▶ **Goal**: Copy the items below word for word, from their start up to and including the line containing "road 3 (track): [(47,128),(71,358)]". Leave the pictures out of your copy.

----

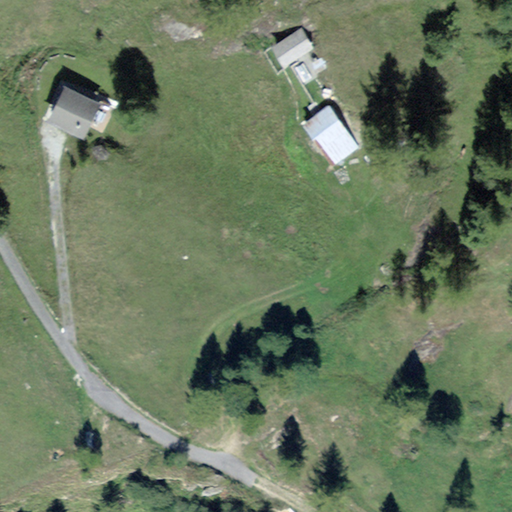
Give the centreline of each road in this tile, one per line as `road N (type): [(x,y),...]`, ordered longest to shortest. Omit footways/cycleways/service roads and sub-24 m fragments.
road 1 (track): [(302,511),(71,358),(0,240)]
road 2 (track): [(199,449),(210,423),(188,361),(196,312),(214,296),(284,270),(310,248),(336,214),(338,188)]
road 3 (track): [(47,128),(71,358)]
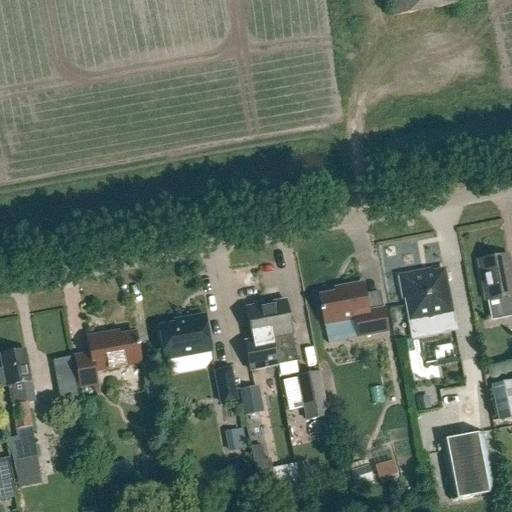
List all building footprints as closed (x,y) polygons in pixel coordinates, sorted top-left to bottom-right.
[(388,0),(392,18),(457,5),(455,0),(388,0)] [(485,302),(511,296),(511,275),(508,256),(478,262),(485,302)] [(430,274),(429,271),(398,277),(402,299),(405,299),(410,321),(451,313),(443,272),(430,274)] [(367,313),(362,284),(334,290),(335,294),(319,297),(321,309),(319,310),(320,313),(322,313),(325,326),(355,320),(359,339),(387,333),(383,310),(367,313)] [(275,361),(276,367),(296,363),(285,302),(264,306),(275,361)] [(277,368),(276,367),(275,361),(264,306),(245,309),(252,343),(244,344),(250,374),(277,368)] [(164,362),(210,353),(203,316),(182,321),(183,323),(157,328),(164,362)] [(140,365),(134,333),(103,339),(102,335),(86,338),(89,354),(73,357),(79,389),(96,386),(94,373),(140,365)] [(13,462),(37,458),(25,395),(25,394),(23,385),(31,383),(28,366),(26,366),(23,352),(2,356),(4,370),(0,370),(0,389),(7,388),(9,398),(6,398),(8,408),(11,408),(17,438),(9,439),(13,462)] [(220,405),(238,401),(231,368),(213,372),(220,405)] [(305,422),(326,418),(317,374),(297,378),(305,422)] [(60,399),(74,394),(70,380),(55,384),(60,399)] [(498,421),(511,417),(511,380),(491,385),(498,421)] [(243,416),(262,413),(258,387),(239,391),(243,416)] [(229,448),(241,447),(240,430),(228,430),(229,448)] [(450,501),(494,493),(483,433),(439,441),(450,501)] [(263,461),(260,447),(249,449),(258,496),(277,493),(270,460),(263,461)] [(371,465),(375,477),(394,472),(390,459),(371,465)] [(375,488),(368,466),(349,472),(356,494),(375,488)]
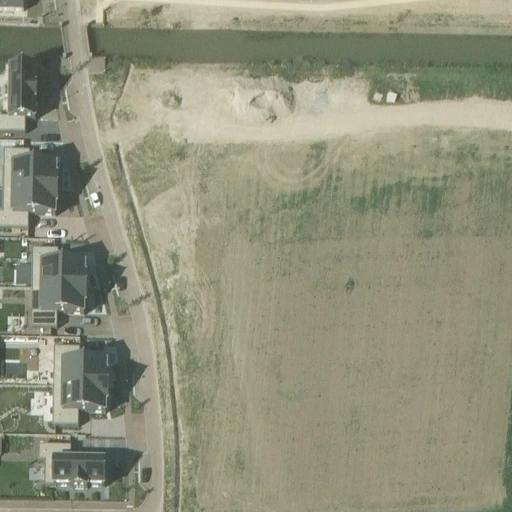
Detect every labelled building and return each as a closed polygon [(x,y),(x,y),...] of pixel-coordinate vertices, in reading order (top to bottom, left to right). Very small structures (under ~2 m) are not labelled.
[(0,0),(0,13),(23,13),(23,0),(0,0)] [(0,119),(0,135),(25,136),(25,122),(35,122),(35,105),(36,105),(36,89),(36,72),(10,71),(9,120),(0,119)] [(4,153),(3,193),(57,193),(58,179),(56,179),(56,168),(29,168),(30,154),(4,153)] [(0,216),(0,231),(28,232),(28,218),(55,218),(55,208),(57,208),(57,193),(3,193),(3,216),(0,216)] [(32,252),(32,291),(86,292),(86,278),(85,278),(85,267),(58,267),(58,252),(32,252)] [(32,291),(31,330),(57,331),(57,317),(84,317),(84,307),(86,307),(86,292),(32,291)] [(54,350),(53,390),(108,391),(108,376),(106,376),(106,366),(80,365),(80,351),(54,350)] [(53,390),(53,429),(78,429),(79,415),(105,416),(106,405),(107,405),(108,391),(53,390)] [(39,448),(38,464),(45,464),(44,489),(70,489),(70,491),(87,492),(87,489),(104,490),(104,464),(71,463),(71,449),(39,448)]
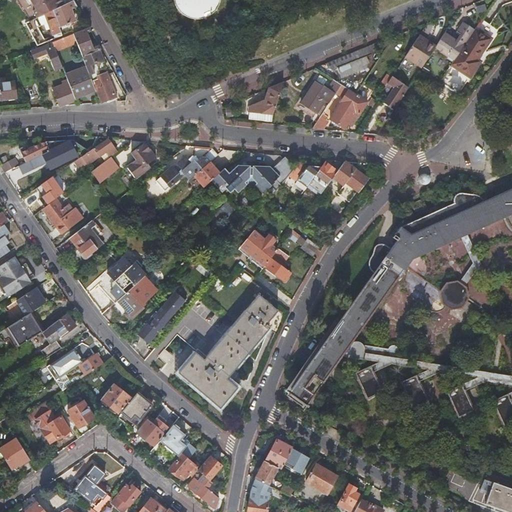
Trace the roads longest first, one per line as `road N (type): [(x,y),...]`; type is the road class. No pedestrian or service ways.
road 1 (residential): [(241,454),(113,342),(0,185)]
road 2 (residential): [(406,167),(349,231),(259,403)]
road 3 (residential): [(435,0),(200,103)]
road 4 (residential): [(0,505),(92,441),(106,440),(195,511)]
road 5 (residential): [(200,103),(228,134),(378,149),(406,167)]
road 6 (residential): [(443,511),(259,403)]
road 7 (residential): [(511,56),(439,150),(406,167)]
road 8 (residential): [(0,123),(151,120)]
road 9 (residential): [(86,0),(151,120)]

----

▶ **Answer to the exercise**:
Give the centreline of each road in this tile, one per line as `road N (type): [(x,y),...]`, ordered longest to shortest. Omit footways/cycleways/service roads and sub-24 m fragments.
road 1 (track): [(302,511),(71,358),(0,240)]
road 2 (track): [(199,449),(210,423),(188,361),(196,312),(214,296),(284,270),(310,248),(336,214),(338,188)]
road 3 (track): [(47,128),(71,358)]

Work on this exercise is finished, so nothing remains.